Segment Start: Data to examine

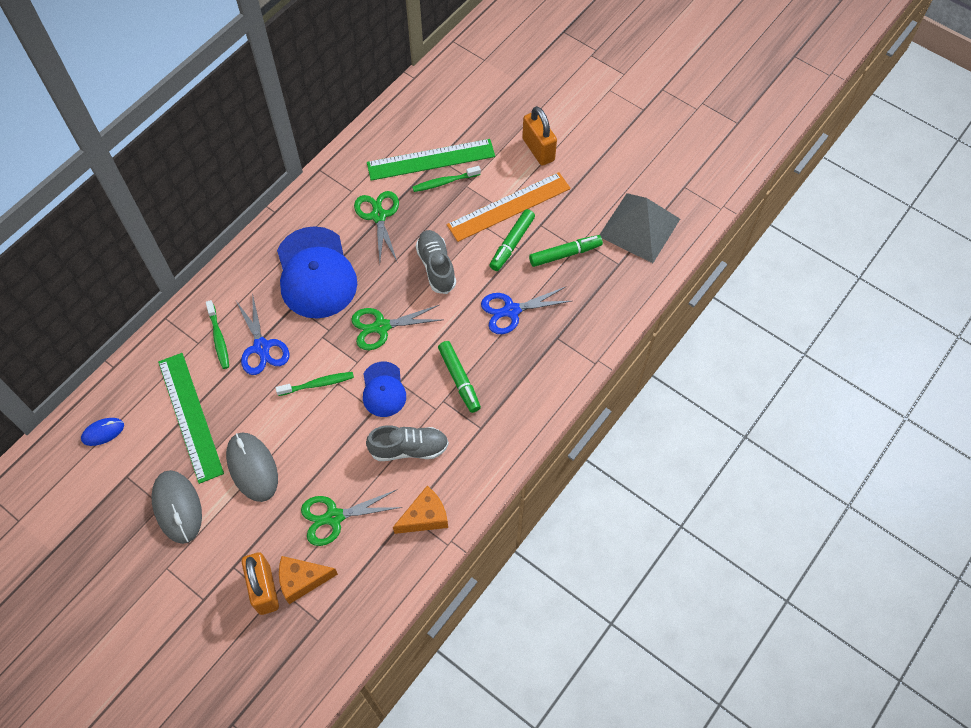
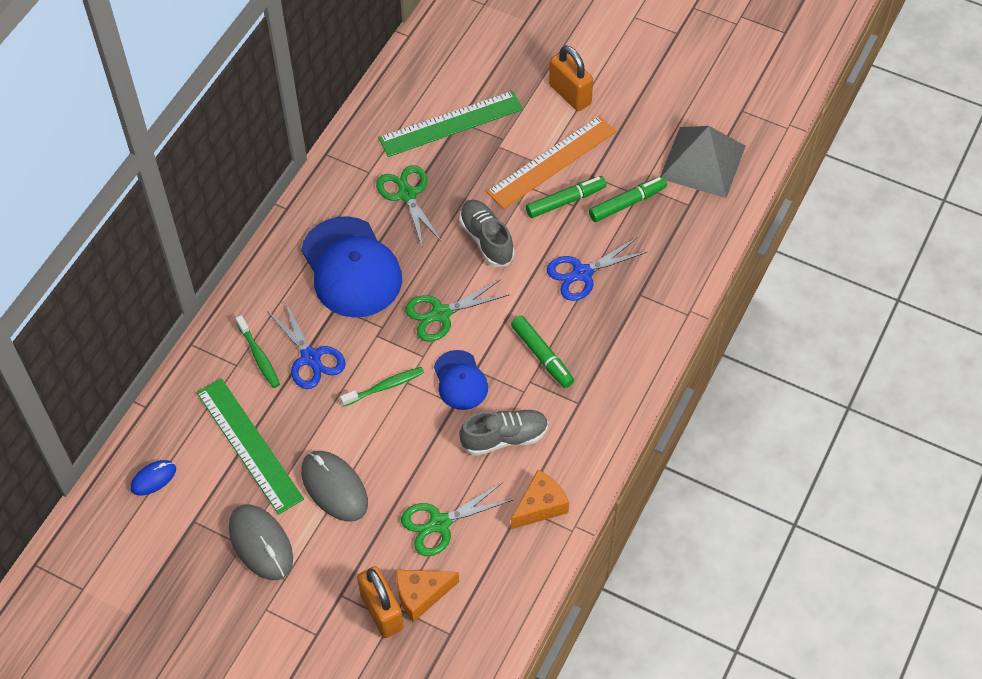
camera: 10 degrees left, 5 degrees down
(444, 182) = (472, 146): green toothbrush -> none
(512, 243) = (565, 201): green marker -> green marker turned 135 degrees counterclockwise

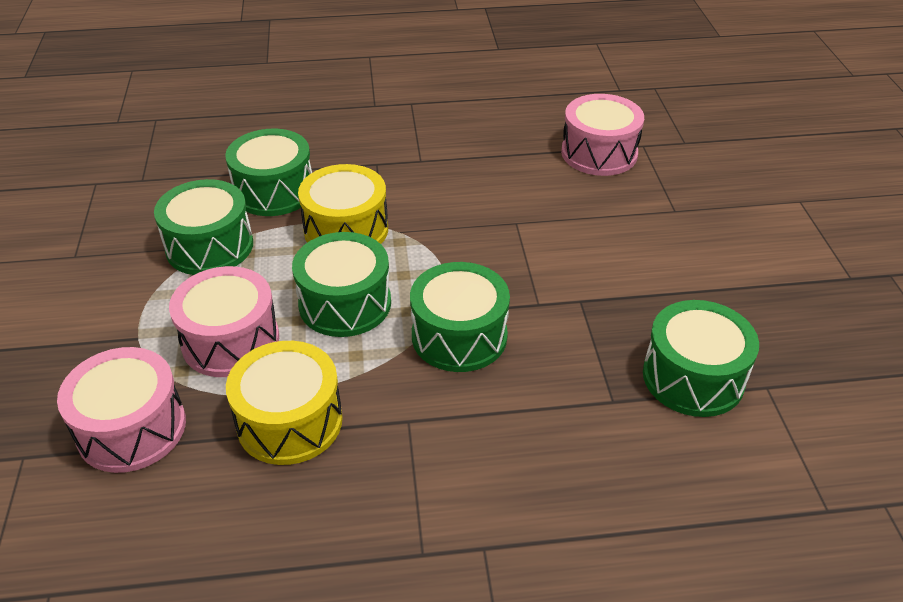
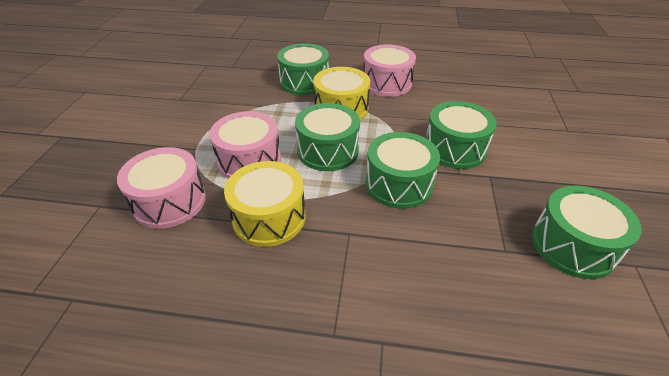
camera: 15 degrees right, 0 degrees up
(209, 246) = (256, 106): green drum -> green drum (454, 149)
(599, 153) = (517, 89): pink drum -> pink drum (387, 83)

Segment End: Data to examine

**Task details**. Quote exactly and only the lines from the one holding "(209, 246) = (256, 106): green" through the end of the data.

**Result below**.
(209, 246) = (256, 106): green drum -> green drum (454, 149)
(599, 153) = (517, 89): pink drum -> pink drum (387, 83)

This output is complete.